Given information:

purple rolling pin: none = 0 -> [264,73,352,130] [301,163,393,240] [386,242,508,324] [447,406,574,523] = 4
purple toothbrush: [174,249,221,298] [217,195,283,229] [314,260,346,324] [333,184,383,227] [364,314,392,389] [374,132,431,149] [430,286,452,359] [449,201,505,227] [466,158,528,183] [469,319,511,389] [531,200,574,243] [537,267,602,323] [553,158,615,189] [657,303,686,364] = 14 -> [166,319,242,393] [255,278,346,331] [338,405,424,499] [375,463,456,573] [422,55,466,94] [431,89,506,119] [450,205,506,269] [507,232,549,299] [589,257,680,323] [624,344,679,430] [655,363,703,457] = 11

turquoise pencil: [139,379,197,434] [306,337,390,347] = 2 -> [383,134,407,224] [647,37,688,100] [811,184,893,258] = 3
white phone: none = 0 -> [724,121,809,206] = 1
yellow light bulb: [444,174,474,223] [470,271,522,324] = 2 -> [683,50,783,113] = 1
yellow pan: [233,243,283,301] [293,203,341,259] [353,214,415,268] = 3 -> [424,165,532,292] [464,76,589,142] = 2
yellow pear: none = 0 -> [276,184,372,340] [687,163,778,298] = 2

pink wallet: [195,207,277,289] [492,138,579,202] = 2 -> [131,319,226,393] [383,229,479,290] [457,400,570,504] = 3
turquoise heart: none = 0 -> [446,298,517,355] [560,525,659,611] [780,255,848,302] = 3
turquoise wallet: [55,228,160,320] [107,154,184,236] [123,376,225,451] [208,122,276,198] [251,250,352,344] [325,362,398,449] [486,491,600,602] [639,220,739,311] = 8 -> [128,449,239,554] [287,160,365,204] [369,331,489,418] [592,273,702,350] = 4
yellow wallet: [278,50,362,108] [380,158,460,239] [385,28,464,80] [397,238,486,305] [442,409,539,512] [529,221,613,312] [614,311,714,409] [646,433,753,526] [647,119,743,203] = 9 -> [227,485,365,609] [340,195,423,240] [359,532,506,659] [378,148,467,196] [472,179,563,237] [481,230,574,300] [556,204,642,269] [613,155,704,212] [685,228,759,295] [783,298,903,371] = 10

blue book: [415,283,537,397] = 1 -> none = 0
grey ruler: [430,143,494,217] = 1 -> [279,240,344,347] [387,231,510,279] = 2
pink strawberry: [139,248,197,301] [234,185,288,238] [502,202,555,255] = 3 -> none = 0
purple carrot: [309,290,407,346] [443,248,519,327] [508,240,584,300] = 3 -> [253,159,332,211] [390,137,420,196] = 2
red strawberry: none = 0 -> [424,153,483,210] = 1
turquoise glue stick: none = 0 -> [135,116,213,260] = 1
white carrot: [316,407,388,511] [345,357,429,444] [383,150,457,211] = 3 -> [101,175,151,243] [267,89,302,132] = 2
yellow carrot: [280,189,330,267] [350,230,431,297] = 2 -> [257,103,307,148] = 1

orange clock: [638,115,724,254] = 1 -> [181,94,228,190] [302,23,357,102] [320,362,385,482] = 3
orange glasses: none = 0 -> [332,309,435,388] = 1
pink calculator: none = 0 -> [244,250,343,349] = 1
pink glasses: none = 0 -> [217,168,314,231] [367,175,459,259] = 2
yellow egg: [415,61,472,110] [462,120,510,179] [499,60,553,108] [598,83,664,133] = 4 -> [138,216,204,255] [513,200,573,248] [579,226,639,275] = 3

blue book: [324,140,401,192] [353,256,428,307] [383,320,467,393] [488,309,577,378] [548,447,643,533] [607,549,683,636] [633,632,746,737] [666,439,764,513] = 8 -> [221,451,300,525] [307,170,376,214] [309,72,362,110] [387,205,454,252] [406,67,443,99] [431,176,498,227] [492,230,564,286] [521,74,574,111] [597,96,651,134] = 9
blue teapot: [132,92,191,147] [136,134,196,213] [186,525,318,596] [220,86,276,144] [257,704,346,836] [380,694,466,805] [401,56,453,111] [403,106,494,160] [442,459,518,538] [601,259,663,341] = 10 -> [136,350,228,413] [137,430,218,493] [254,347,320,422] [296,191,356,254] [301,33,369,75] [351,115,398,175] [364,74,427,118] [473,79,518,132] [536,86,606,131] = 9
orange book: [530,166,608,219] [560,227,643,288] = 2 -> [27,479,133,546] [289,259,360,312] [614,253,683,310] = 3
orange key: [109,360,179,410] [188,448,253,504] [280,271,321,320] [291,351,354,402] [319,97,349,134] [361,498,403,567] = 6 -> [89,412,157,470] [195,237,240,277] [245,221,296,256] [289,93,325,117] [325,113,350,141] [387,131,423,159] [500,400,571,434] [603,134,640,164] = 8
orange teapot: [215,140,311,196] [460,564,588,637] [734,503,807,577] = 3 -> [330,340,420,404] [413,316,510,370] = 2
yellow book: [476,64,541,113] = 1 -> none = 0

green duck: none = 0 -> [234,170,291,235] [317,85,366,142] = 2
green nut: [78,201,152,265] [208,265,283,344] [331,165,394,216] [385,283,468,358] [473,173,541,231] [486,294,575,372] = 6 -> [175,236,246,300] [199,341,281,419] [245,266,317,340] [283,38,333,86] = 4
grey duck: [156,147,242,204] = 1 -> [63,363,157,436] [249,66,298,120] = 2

What is needed: Starting at the line above that contains "yellow carrot: [280,189,330,267]", repeat each line exactly up to and including the line that contains "green duck: none", and stop there.

Solution for this problem:
yellow carrot: [280,189,330,267] [350,230,431,297] = 2 -> [257,103,307,148] = 1

orange clock: [638,115,724,254] = 1 -> [181,94,228,190] [302,23,357,102] [320,362,385,482] = 3
orange glasses: none = 0 -> [332,309,435,388] = 1
pink calculator: none = 0 -> [244,250,343,349] = 1
pink glasses: none = 0 -> [217,168,314,231] [367,175,459,259] = 2
yellow egg: [415,61,472,110] [462,120,510,179] [499,60,553,108] [598,83,664,133] = 4 -> [138,216,204,255] [513,200,573,248] [579,226,639,275] = 3

blue book: [324,140,401,192] [353,256,428,307] [383,320,467,393] [488,309,577,378] [548,447,643,533] [607,549,683,636] [633,632,746,737] [666,439,764,513] = 8 -> [221,451,300,525] [307,170,376,214] [309,72,362,110] [387,205,454,252] [406,67,443,99] [431,176,498,227] [492,230,564,286] [521,74,574,111] [597,96,651,134] = 9
blue teapot: [132,92,191,147] [136,134,196,213] [186,525,318,596] [220,86,276,144] [257,704,346,836] [380,694,466,805] [401,56,453,111] [403,106,494,160] [442,459,518,538] [601,259,663,341] = 10 -> [136,350,228,413] [137,430,218,493] [254,347,320,422] [296,191,356,254] [301,33,369,75] [351,115,398,175] [364,74,427,118] [473,79,518,132] [536,86,606,131] = 9
orange book: [530,166,608,219] [560,227,643,288] = 2 -> [27,479,133,546] [289,259,360,312] [614,253,683,310] = 3
orange key: [109,360,179,410] [188,448,253,504] [280,271,321,320] [291,351,354,402] [319,97,349,134] [361,498,403,567] = 6 -> [89,412,157,470] [195,237,240,277] [245,221,296,256] [289,93,325,117] [325,113,350,141] [387,131,423,159] [500,400,571,434] [603,134,640,164] = 8
orange teapot: [215,140,311,196] [460,564,588,637] [734,503,807,577] = 3 -> [330,340,420,404] [413,316,510,370] = 2
yellow book: [476,64,541,113] = 1 -> none = 0

green duck: none = 0 -> [234,170,291,235] [317,85,366,142] = 2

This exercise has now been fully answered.